### Your goal:
Only the lines from the one containing "none -> pink plate C7 level 1" through the last line of the data below belong in your answer, copied exactly and without pictures.

▶

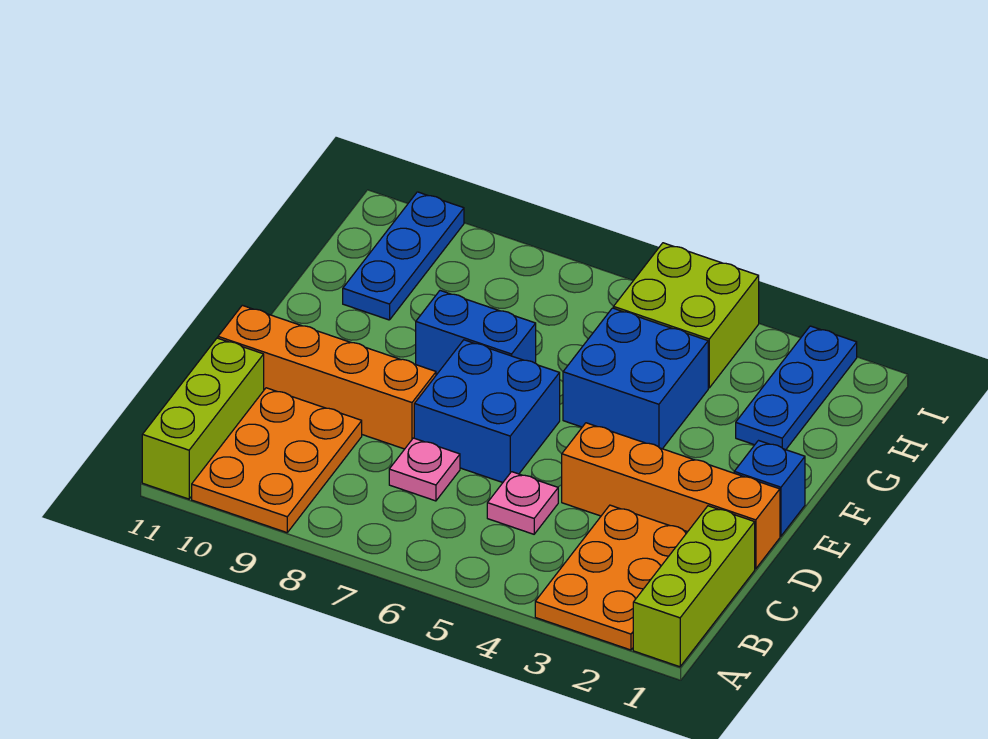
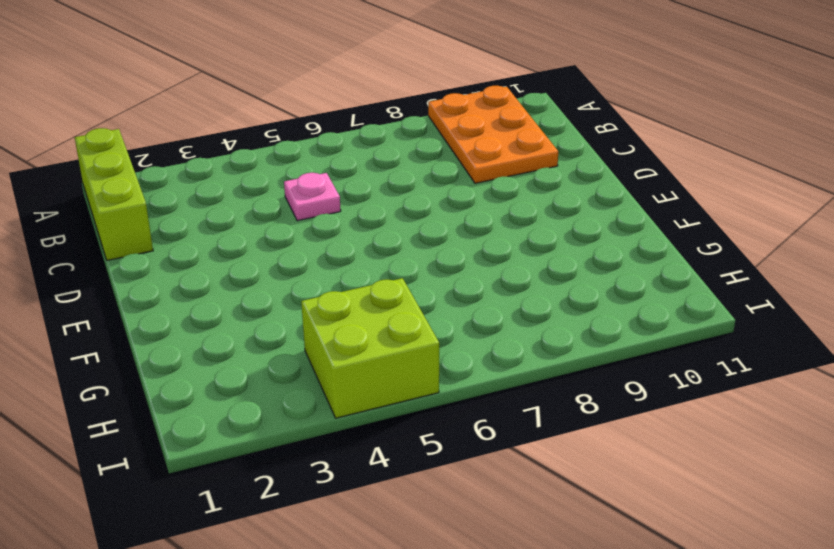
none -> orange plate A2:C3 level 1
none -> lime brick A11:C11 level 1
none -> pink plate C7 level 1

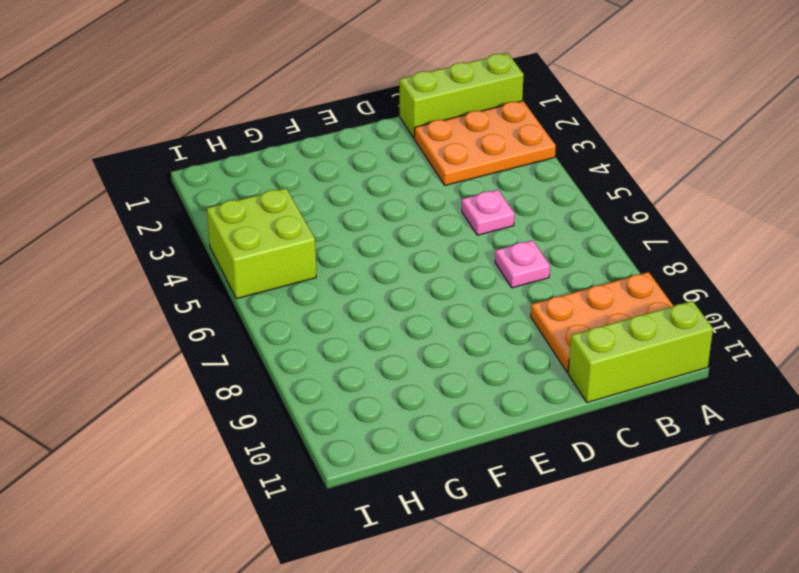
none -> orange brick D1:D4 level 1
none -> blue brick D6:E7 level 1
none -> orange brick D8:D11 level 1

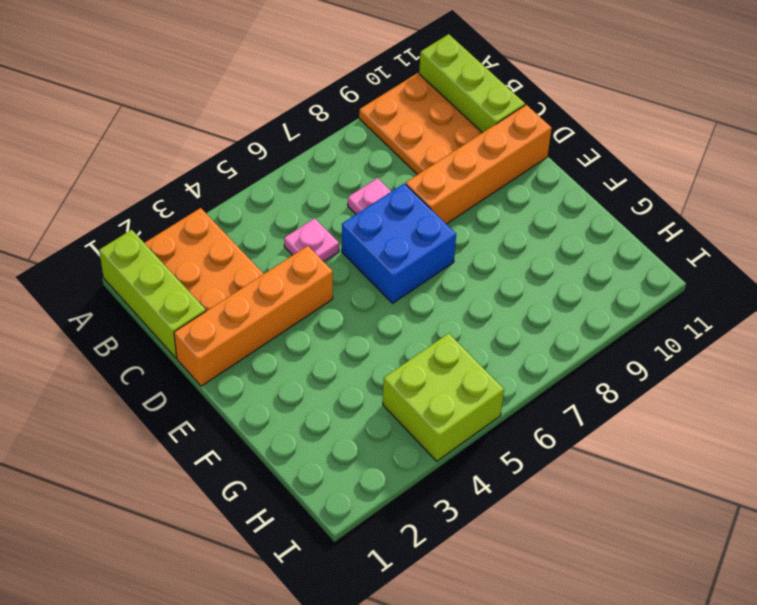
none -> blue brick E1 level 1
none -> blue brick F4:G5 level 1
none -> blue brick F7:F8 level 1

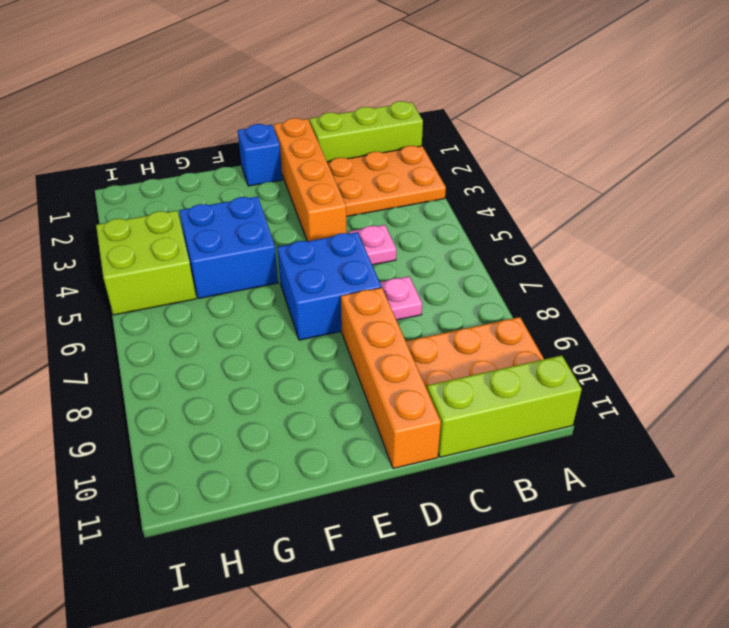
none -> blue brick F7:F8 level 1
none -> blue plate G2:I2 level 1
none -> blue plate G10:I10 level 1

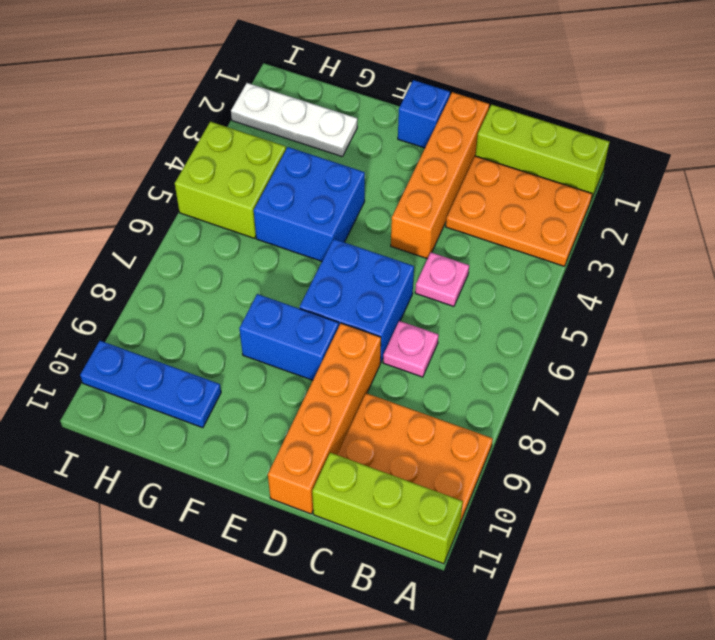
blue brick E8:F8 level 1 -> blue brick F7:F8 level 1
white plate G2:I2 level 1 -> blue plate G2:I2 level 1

◀

### Task response:
none -> pink plate C7 level 1

none -> orange brick D1:D4 level 1
none -> blue brick D6:E7 level 1
none -> orange brick D8:D11 level 1

none -> blue brick E1 level 1
none -> blue brick F4:G5 level 1
none -> blue brick F7:F8 level 1

none -> blue brick F7:F8 level 1
none -> blue plate G2:I2 level 1
none -> blue plate G10:I10 level 1

blue brick E8:F8 level 1 -> blue brick F7:F8 level 1
white plate G2:I2 level 1 -> blue plate G2:I2 level 1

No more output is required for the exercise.